> Directions for this task: Look below for the line that contains "camera: 110 degrees right, 0 degrees up", then copy it and each following line exactly, through and including the line that contains "(469, 268) = (254, 347): yellow".

> Data shown:

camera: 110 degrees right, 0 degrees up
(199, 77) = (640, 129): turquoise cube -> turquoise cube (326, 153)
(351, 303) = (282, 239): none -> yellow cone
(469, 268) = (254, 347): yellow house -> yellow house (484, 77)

* * *

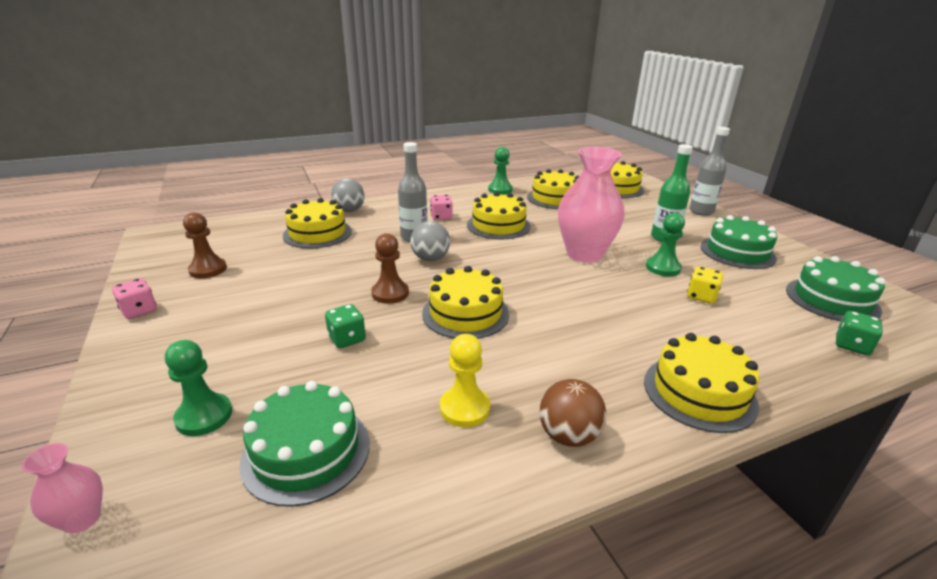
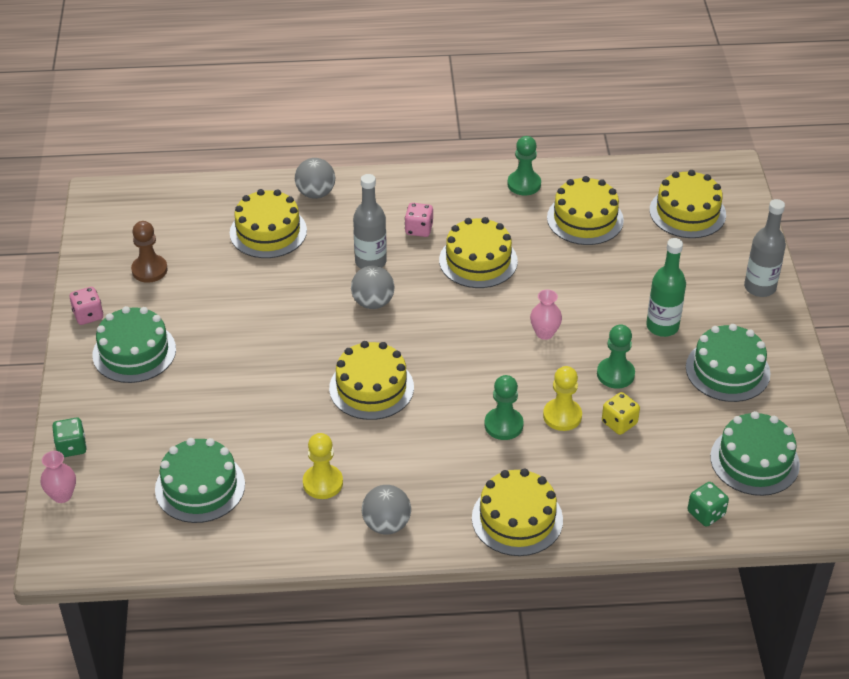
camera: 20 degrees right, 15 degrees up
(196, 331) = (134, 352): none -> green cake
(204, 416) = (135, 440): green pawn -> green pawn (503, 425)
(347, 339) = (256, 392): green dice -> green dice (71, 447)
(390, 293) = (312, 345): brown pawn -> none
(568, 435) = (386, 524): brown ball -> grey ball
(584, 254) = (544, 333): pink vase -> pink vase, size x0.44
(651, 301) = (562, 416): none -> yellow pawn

> Result:
camera: 110 degrees right, 0 degrees up
(199, 77) = (640, 129): turquoise cube -> turquoise cube (326, 153)
(351, 303) = (282, 239): none -> yellow cone
(469, 268) = (254, 347): yellow house -> yellow house (484, 77)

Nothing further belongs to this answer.